The records that follow must be printed exactly as they are.

(Material supplied begins)

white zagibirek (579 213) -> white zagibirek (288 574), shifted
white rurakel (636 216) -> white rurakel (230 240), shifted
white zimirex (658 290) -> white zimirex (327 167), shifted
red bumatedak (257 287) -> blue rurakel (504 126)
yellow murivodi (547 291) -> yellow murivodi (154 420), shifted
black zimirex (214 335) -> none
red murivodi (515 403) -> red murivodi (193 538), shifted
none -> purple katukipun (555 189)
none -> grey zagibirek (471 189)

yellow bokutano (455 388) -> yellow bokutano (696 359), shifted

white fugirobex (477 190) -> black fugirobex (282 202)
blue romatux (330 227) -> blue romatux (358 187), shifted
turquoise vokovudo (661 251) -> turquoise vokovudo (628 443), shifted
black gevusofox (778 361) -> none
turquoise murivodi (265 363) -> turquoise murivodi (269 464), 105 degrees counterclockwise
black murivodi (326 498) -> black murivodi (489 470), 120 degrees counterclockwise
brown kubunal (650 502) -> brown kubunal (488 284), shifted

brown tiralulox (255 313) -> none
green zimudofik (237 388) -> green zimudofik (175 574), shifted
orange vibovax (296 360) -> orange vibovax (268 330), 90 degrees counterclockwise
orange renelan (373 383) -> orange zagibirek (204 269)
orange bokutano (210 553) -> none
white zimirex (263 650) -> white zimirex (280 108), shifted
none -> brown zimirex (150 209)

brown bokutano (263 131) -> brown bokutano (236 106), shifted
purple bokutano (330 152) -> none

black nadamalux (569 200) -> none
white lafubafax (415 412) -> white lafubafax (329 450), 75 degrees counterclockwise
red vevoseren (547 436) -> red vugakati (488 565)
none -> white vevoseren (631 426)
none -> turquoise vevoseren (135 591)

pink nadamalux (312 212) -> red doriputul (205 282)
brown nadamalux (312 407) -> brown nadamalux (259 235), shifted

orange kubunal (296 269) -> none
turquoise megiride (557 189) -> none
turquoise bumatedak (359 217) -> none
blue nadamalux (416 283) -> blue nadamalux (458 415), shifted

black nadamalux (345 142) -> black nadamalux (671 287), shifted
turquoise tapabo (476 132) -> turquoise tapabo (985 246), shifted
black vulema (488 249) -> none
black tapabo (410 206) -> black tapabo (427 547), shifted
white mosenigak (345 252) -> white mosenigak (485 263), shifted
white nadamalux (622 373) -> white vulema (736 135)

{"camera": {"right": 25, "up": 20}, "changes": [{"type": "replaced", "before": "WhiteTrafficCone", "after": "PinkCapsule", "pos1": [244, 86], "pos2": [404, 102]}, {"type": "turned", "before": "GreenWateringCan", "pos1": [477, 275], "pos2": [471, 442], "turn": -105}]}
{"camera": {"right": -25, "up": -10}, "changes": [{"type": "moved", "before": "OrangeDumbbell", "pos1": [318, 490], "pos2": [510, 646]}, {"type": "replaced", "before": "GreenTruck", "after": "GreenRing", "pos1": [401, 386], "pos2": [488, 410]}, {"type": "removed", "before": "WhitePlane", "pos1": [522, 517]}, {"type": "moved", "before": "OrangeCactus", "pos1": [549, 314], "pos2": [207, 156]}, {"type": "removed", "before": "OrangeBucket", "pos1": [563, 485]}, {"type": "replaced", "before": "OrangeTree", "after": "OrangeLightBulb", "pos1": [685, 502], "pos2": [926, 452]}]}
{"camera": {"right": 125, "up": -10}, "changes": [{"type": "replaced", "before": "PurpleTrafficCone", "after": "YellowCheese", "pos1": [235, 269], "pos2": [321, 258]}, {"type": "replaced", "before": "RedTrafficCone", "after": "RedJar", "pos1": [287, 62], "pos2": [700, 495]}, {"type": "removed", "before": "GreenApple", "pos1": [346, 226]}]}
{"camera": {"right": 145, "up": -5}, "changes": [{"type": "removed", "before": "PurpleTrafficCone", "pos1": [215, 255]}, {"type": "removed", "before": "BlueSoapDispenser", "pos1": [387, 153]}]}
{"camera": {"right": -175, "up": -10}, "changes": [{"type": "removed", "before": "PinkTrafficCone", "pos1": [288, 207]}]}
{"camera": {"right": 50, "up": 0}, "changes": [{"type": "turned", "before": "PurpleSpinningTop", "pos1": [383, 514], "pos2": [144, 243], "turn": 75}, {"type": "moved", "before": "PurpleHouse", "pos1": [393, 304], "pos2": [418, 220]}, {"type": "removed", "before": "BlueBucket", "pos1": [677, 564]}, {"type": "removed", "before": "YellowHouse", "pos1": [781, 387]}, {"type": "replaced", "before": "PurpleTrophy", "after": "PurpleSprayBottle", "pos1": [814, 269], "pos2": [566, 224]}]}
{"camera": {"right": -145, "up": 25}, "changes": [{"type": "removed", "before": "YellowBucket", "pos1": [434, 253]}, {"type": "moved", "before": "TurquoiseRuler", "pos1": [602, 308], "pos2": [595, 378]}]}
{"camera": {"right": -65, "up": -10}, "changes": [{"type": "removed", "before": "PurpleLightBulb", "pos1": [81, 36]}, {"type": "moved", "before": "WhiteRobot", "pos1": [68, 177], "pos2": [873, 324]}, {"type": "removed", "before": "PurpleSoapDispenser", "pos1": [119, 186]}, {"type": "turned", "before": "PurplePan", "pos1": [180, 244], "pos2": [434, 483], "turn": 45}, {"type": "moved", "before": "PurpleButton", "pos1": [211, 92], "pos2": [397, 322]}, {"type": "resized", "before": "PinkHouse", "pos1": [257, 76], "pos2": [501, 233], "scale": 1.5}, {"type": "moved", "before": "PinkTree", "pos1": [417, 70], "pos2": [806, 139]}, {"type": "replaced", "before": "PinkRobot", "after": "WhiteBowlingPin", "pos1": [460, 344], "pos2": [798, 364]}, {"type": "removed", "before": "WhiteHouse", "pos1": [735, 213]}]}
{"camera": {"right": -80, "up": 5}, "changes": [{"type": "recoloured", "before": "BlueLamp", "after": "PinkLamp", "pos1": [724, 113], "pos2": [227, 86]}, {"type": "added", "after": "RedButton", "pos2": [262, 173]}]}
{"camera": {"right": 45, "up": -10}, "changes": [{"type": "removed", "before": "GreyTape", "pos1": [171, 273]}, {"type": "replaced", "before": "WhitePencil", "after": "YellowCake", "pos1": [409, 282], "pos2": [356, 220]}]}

(Material supplied ends)

-- Solved problem --
white zagibirek (579 213) -> white zagibirek (288 574), shifted
white rurakel (636 216) -> white rurakel (230 240), shifted
white zimirex (658 290) -> white zimirex (327 167), shifted
red bumatedak (257 287) -> blue rurakel (504 126)
yellow murivodi (547 291) -> yellow murivodi (154 420), shifted
black zimirex (214 335) -> none
red murivodi (515 403) -> red murivodi (193 538), shifted
none -> purple katukipun (555 189)
none -> grey zagibirek (471 189)

yellow bokutano (455 388) -> yellow bokutano (696 359), shifted

white fugirobex (477 190) -> black fugirobex (282 202)
blue romatux (330 227) -> blue romatux (358 187), shifted
turquoise vokovudo (661 251) -> turquoise vokovudo (628 443), shifted
black gevusofox (778 361) -> none
turquoise murivodi (265 363) -> turquoise murivodi (269 464), 105 degrees counterclockwise
black murivodi (326 498) -> black murivodi (489 470), 120 degrees counterclockwise
brown kubunal (650 502) -> brown kubunal (488 284), shifted

brown tiralulox (255 313) -> none
green zimudofik (237 388) -> green zimudofik (175 574), shifted
orange vibovax (296 360) -> orange vibovax (268 330), 90 degrees counterclockwise
orange renelan (373 383) -> orange zagibirek (204 269)
orange bokutano (210 553) -> none
white zimirex (263 650) -> white zimirex (280 108), shifted
none -> brown zimirex (150 209)

brown bokutano (263 131) -> brown bokutano (236 106), shifted
purple bokutano (330 152) -> none

black nadamalux (569 200) -> none
white lafubafax (415 412) -> white lafubafax (329 450), 75 degrees counterclockwise
red vevoseren (547 436) -> red vugakati (488 565)
none -> white vevoseren (631 426)
none -> turquoise vevoseren (135 591)

pink nadamalux (312 212) -> red doriputul (205 282)
brown nadamalux (312 407) -> brown nadamalux (259 235), shifted

orange kubunal (296 269) -> none
turquoise megiride (557 189) -> none
turquoise bumatedak (359 217) -> none
blue nadamalux (416 283) -> blue nadamalux (458 415), shifted

black nadamalux (345 142) -> black nadamalux (671 287), shifted
turquoise tapabo (476 132) -> turquoise tapabo (985 246), shifted
black vulema (488 249) -> none
black tapabo (410 206) -> black tapabo (427 547), shifted
white mosenigak (345 252) -> white mosenigak (485 263), shifted
white nadamalux (622 373) -> white vulema (736 135)

{"camera": {"right": 25, "up": 20}, "changes": [{"type": "replaced", "before": "WhiteTrafficCone", "after": "PinkCapsule", "pos1": [244, 86], "pos2": [404, 102]}, {"type": "turned", "before": "GreenWateringCan", "pos1": [477, 275], "pos2": [471, 442], "turn": -105}]}
{"camera": {"right": -25, "up": -10}, "changes": [{"type": "moved", "before": "OrangeDumbbell", "pos1": [318, 490], "pos2": [510, 646]}, {"type": "replaced", "before": "GreenTruck", "after": "GreenRing", "pos1": [401, 386], "pos2": [488, 410]}, {"type": "removed", "before": "WhitePlane", "pos1": [522, 517]}, {"type": "moved", "before": "OrangeCactus", "pos1": [549, 314], "pos2": [207, 156]}, {"type": "removed", "before": "OrangeBucket", "pos1": [563, 485]}, {"type": "replaced", "before": "OrangeTree", "after": "OrangeLightBulb", "pos1": [685, 502], "pos2": [926, 452]}]}
{"camera": {"right": 125, "up": -10}, "changes": [{"type": "replaced", "before": "PurpleTrafficCone", "after": "YellowCheese", "pos1": [235, 269], "pos2": [321, 258]}, {"type": "replaced", "before": "RedTrafficCone", "after": "RedJar", "pos1": [287, 62], "pos2": [700, 495]}, {"type": "removed", "before": "GreenApple", "pos1": [346, 226]}]}
{"camera": {"right": 145, "up": -5}, "changes": [{"type": "removed", "before": "PurpleTrafficCone", "pos1": [215, 255]}, {"type": "removed", "before": "BlueSoapDispenser", "pos1": [387, 153]}]}
{"camera": {"right": -175, "up": -10}, "changes": [{"type": "removed", "before": "PinkTrafficCone", "pos1": [288, 207]}]}
{"camera": {"right": 50, "up": 0}, "changes": [{"type": "turned", "before": "PurpleSpinningTop", "pos1": [383, 514], "pos2": [144, 243], "turn": 75}, {"type": "moved", "before": "PurpleHouse", "pos1": [393, 304], "pos2": [418, 220]}, {"type": "removed", "before": "BlueBucket", "pos1": [677, 564]}, {"type": "removed", "before": "YellowHouse", "pos1": [781, 387]}, {"type": "replaced", "before": "PurpleTrophy", "after": "PurpleSprayBottle", "pos1": [814, 269], "pos2": [566, 224]}]}
{"camera": {"right": -145, "up": 25}, "changes": [{"type": "removed", "before": "YellowBucket", "pos1": [434, 253]}, {"type": "moved", "before": "TurquoiseRuler", "pos1": [602, 308], "pos2": [595, 378]}]}
{"camera": {"right": -65, "up": -10}, "changes": [{"type": "removed", "before": "PurpleLightBulb", "pos1": [81, 36]}, {"type": "moved", "before": "WhiteRobot", "pos1": [68, 177], "pos2": [873, 324]}, {"type": "removed", "before": "PurpleSoapDispenser", "pos1": [119, 186]}, {"type": "turned", "before": "PurplePan", "pos1": [180, 244], "pos2": [434, 483], "turn": 45}, {"type": "moved", "before": "PurpleButton", "pos1": [211, 92], "pos2": [397, 322]}, {"type": "resized", "before": "PinkHouse", "pos1": [257, 76], "pos2": [501, 233], "scale": 1.5}, {"type": "moved", "before": "PinkTree", "pos1": [417, 70], "pos2": [806, 139]}, {"type": "replaced", "before": "PinkRobot", "after": "WhiteBowlingPin", "pos1": [460, 344], "pos2": [798, 364]}, {"type": "removed", "before": "WhiteHouse", "pos1": [735, 213]}]}
{"camera": {"right": -80, "up": 5}, "changes": [{"type": "recoloured", "before": "BlueLamp", "after": "PinkLamp", "pos1": [724, 113], "pos2": [227, 86]}, {"type": "added", "after": "RedButton", "pos2": [262, 173]}]}
{"camera": {"right": 45, "up": -10}, "changes": [{"type": "removed", "before": "GreyTape", "pos1": [171, 273]}, {"type": "replaced", "before": "WhitePencil", "after": "YellowCake", "pos1": [409, 282], "pos2": [356, 220]}]}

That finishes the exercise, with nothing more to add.